Give back the whole listing exactly as written, leaving out each picture.

## Dataset extract
================================

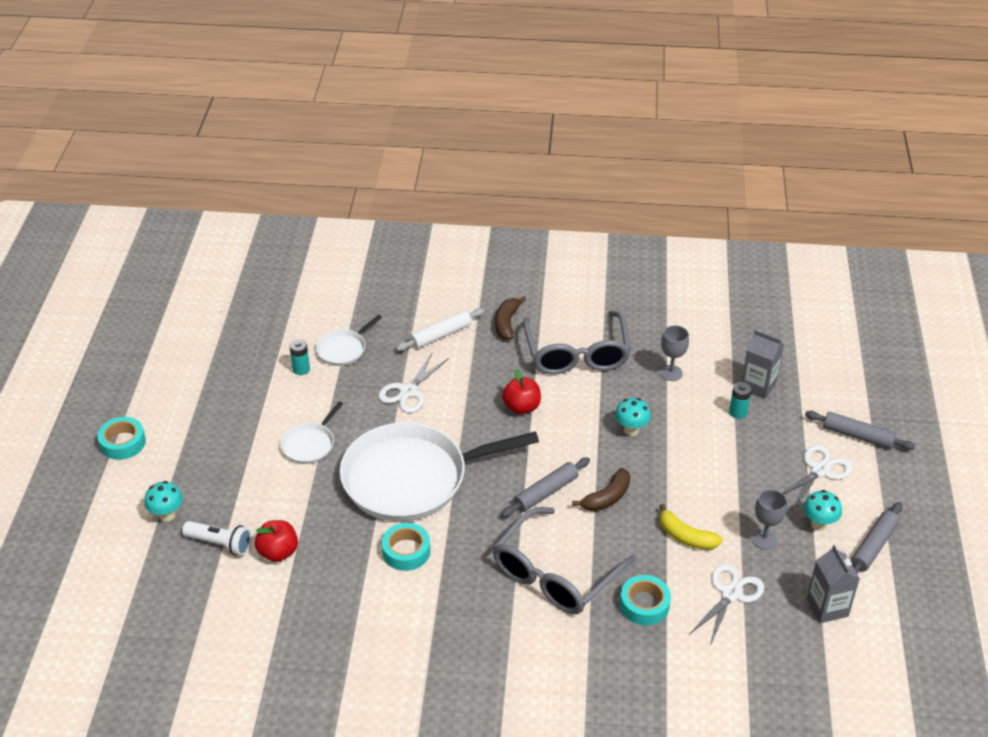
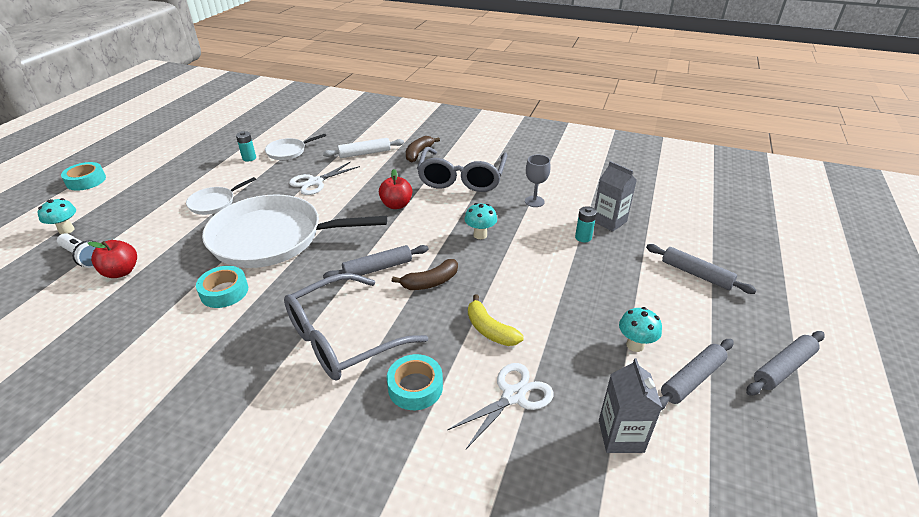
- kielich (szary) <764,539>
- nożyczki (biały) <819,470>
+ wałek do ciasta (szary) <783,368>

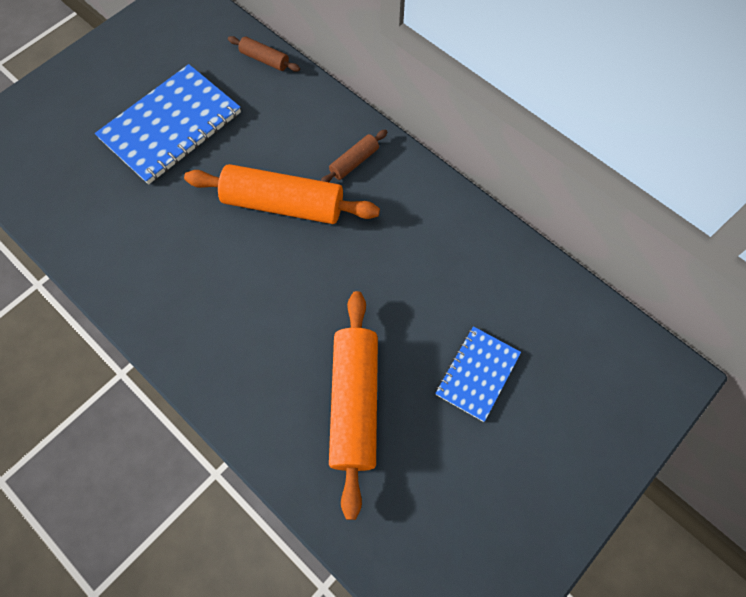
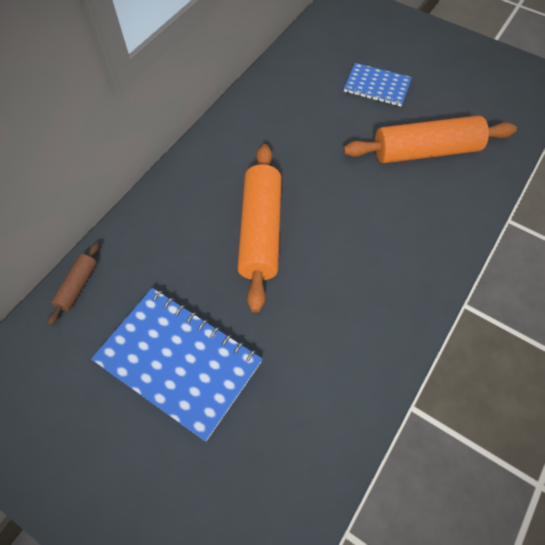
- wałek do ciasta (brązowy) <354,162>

================================

## Exercise solution
- kielich (szary) <764,539>
- nożyczki (biały) <819,470>
+ wałek do ciasta (szary) <783,368>

- wałek do ciasta (brązowy) <354,162>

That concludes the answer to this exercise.